*Task item*. Below are the records. State how many of their lines contain "purple", with nothing else.

■ ■ ■ ■

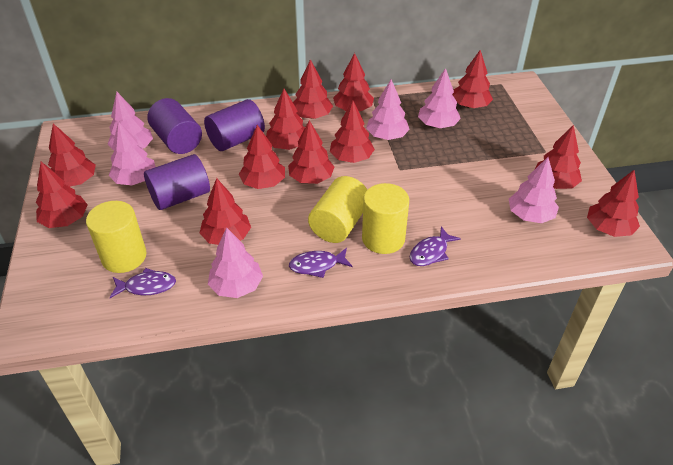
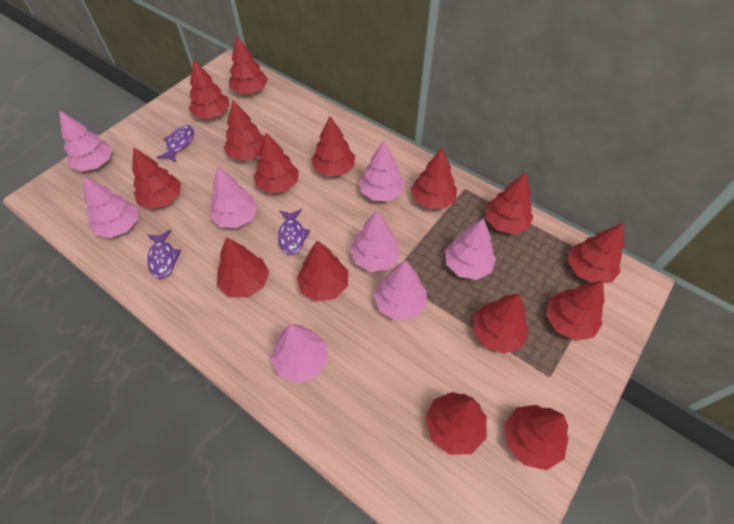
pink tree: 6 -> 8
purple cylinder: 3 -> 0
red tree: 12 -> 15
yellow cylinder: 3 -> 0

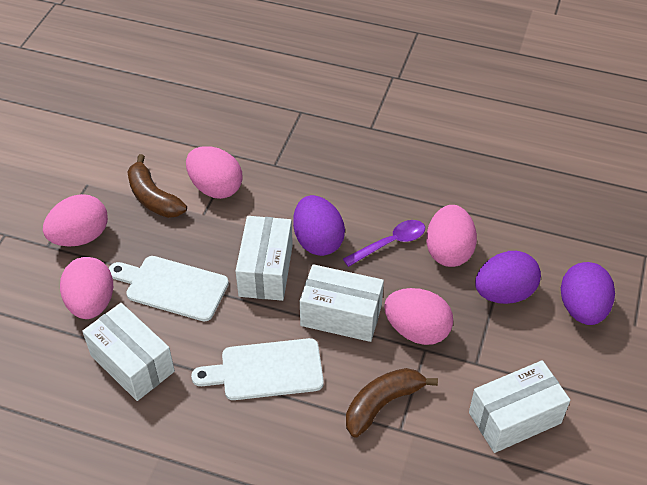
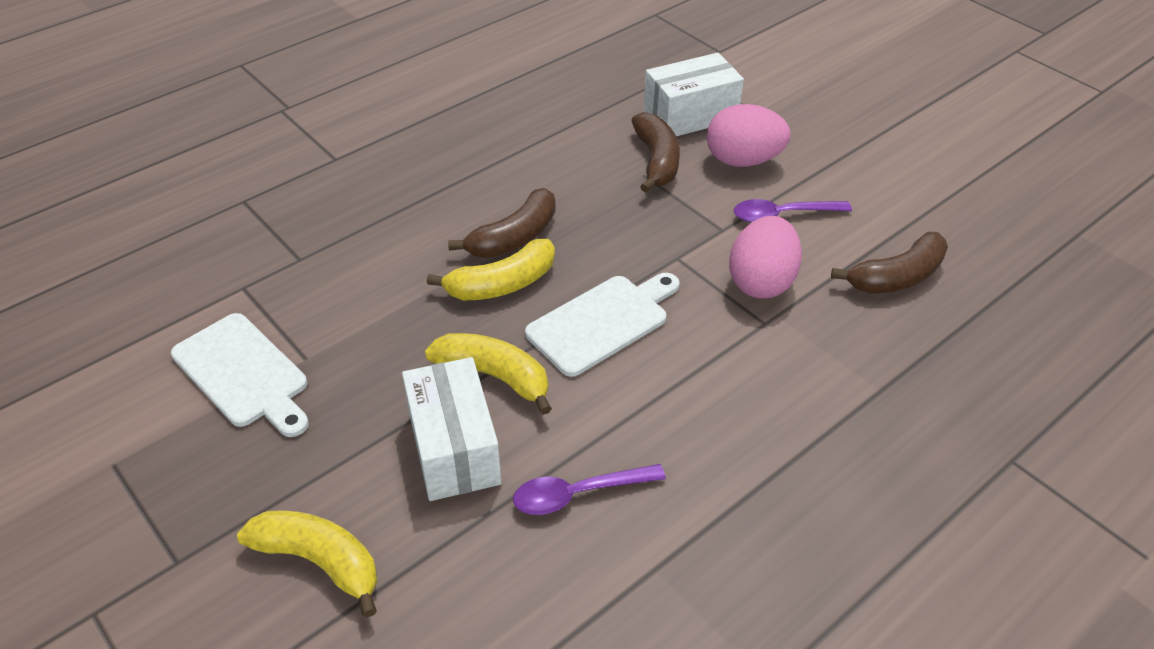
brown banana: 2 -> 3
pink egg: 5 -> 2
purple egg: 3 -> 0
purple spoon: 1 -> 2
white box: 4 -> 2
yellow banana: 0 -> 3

■ ■ ■ ■

*Reply to the task*. 3